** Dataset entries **
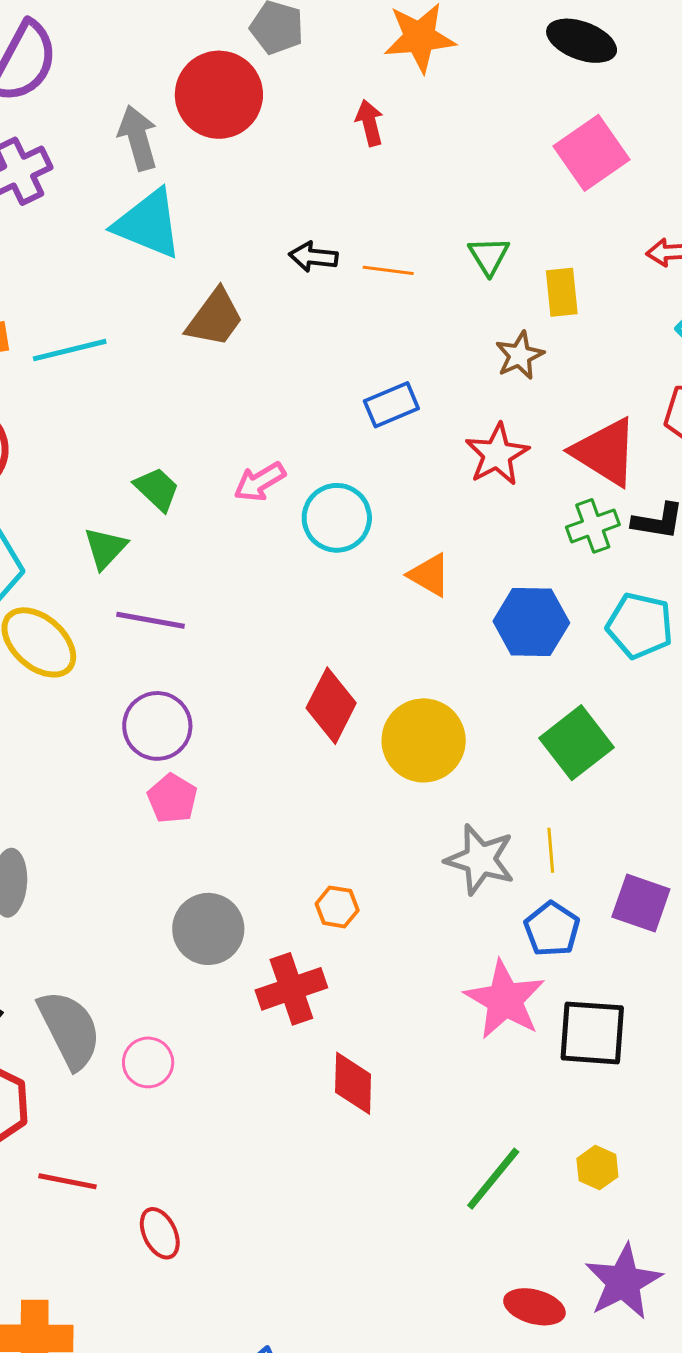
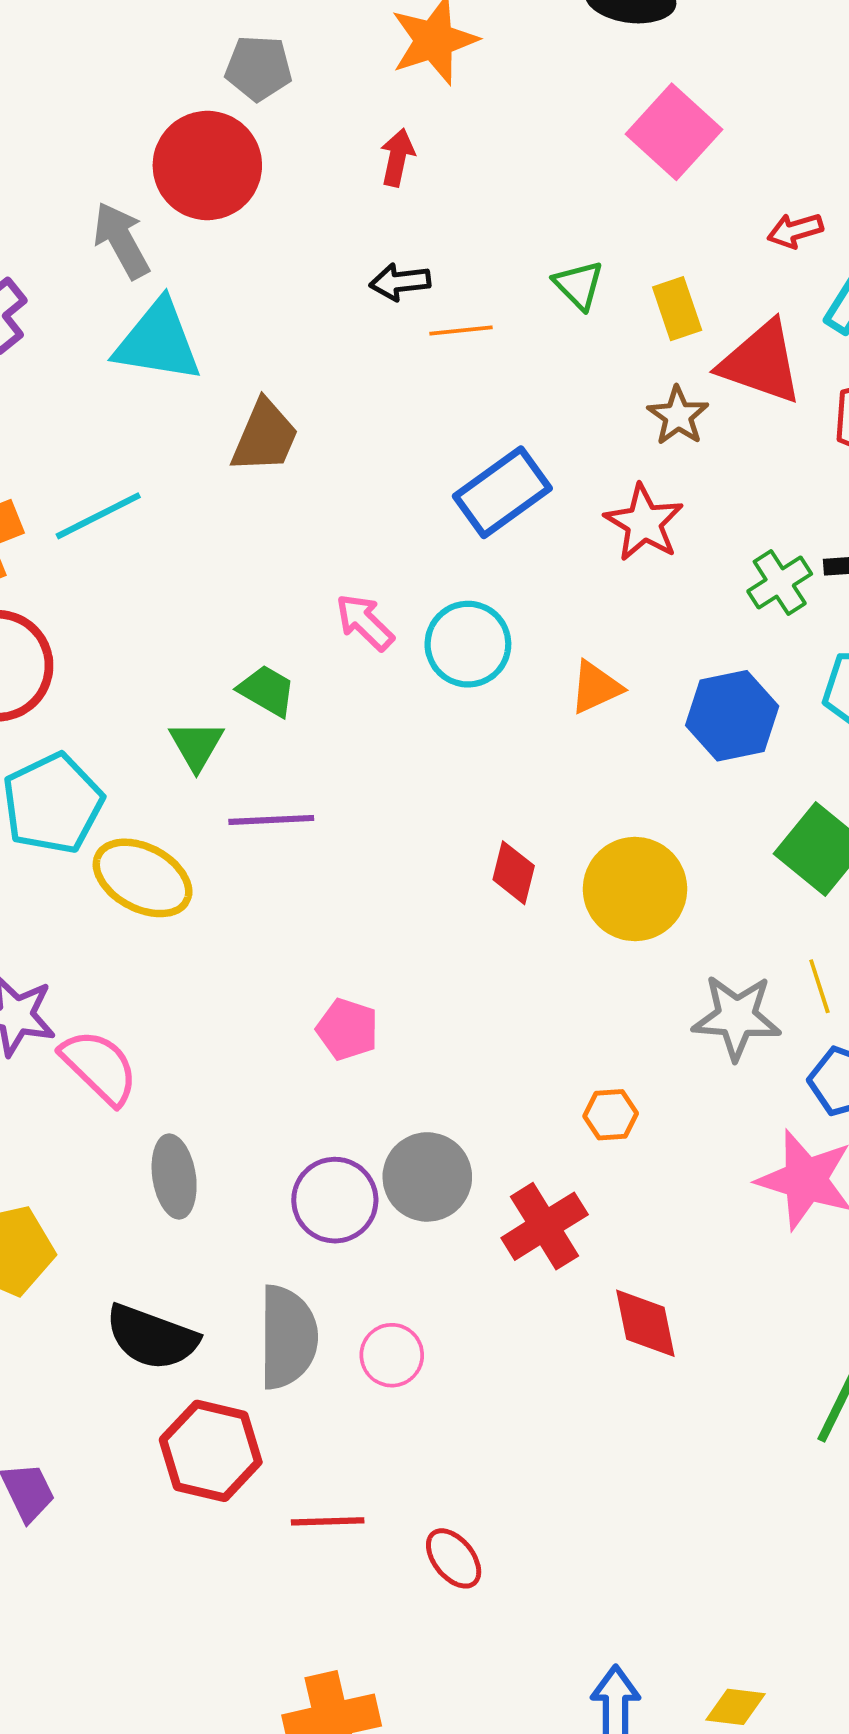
red arrow: (370, 123) -> (397, 157), turned 39
black arrow: (313, 257) -> (400, 282), moved
brown star: (520, 355) -> (678, 416), moved
blue rectangle: (391, 405) -> (502, 492), size x1.4
red triangle: (605, 452) -> (761, 362), moved
pink arrow: (260, 482) -> (365, 622), turned 88
green trapezoid: (157, 489) -> (267, 691), moved
orange triangle: (429, 575) -> (596, 687), turned -42
red diamond: (331, 706) -> (514, 873), size x0.7
purple circle: (157, 726) -> (335, 1200), moved
orange hexagon: (337, 907) -> (611, 1115), moved
gray semicircle: (70, 1029) -> (288, 1337), turned 40

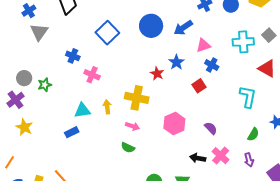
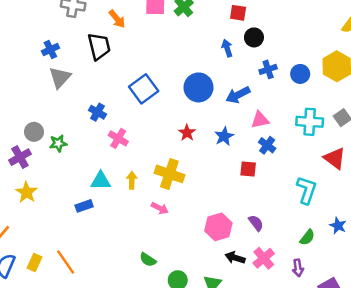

** EXERCISE REQUIREMENTS **
Pull every line that holds the string "arrow" out of the records.

** RESULT **
red arrow: (370, 123) -> (397, 157), turned 39
black arrow: (313, 257) -> (400, 282), moved
pink arrow: (260, 482) -> (365, 622), turned 88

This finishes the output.